**What needs to be done**:
Starting at the line that holds "(127, 377) = (764, 263): yellow" and stopping at the line that holds "(461, 435) = (506, 200): black", restate the records below word for word, with both of those lines included.

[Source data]
▬▬▬▬▬▬▬▬▬▬
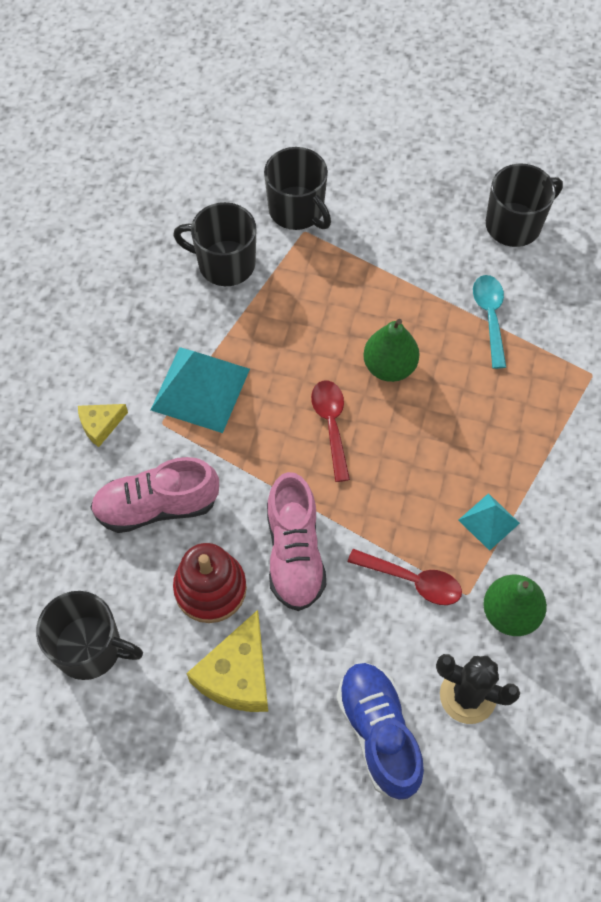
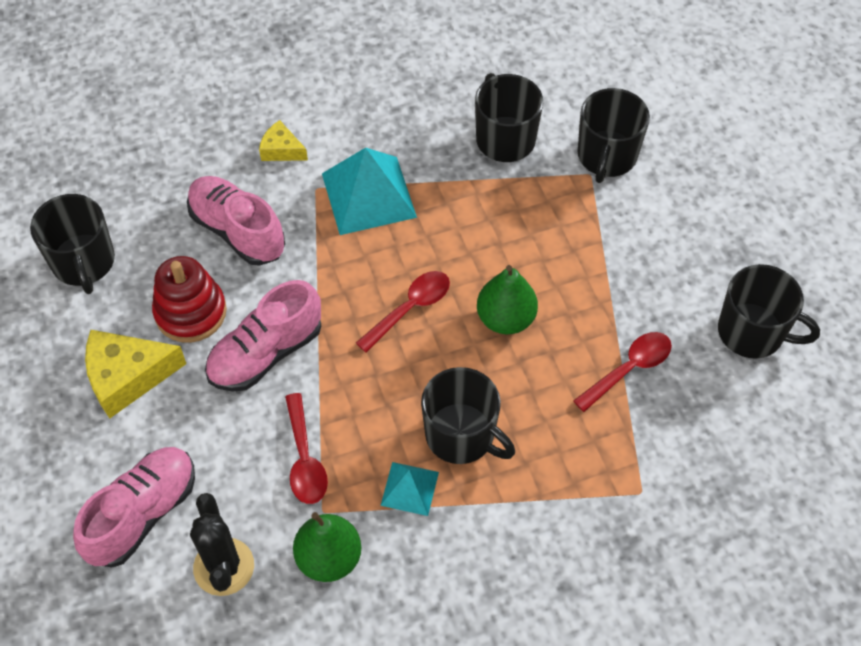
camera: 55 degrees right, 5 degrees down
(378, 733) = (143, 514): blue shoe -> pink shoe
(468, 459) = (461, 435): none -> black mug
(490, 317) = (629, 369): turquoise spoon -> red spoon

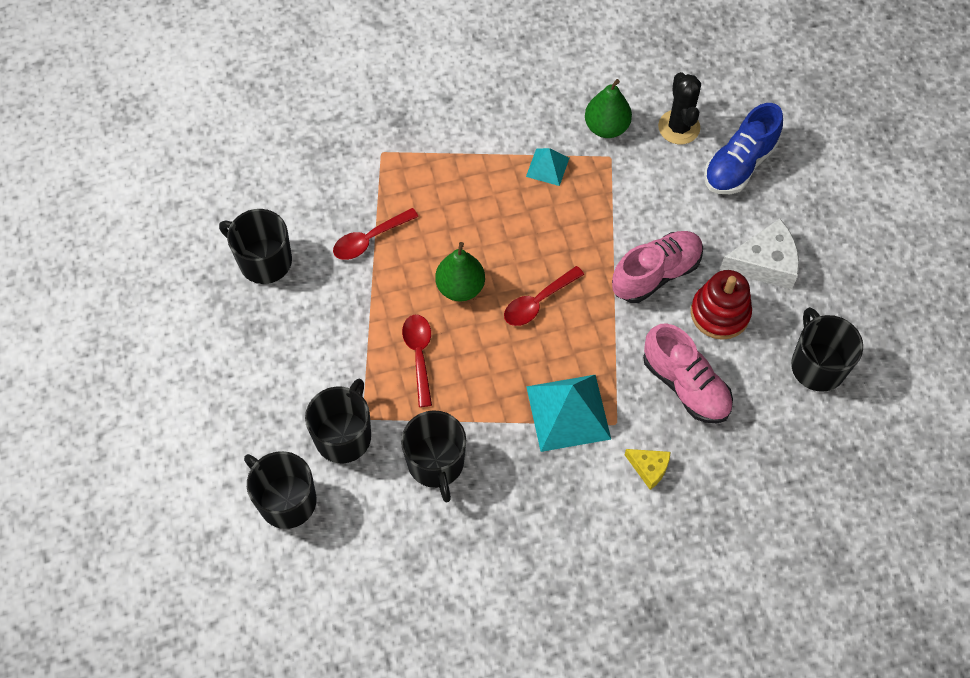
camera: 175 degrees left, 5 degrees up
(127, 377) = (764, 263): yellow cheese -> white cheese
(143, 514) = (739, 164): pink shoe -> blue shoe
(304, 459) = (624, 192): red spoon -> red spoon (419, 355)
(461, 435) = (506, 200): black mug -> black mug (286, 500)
▬▬▬▬▬▬▬▬▬▬
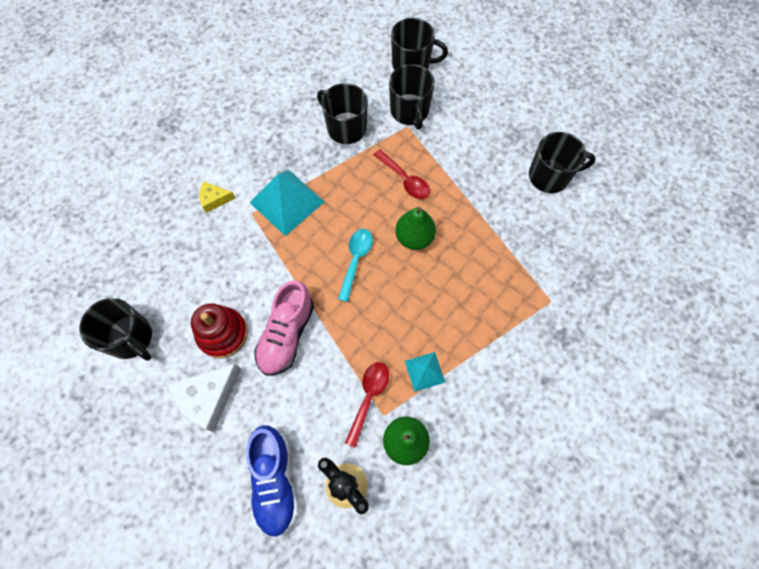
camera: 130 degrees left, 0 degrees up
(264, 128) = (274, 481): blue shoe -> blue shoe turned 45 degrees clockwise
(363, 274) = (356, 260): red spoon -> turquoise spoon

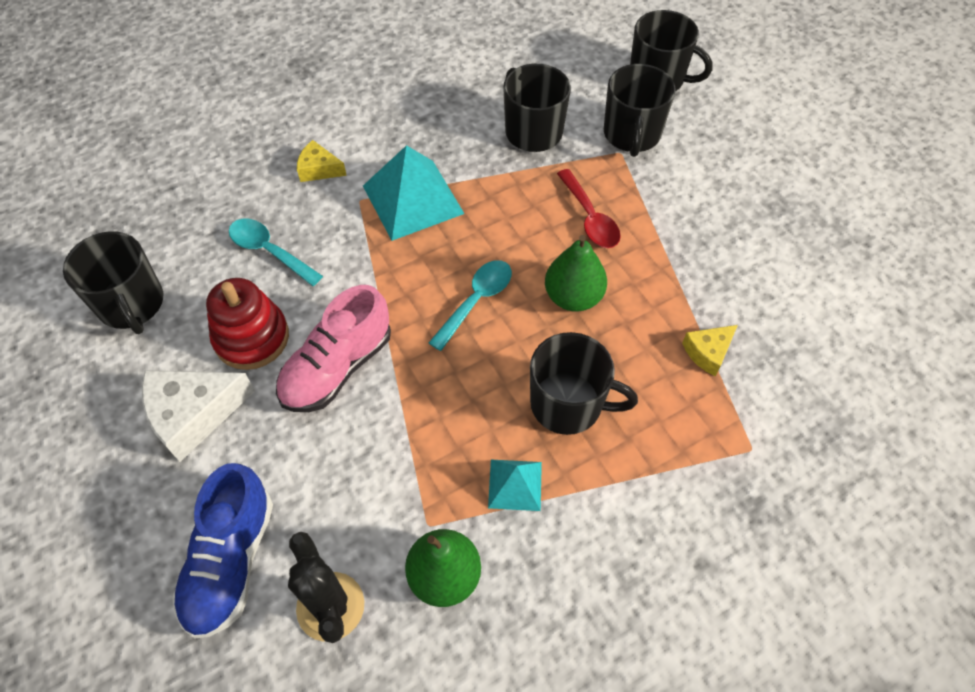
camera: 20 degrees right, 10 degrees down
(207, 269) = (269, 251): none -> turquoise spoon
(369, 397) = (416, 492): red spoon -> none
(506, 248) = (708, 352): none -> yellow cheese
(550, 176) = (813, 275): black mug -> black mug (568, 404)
▬▬▬▬▬▬▬▬▬▬
**Response area**:
(127, 377) = (764, 263): yellow cheese -> white cheese
(143, 514) = (739, 164): pink shoe -> blue shoe
(304, 459) = (624, 192): red spoon -> red spoon (419, 355)
(461, 435) = (506, 200): black mug -> black mug (286, 500)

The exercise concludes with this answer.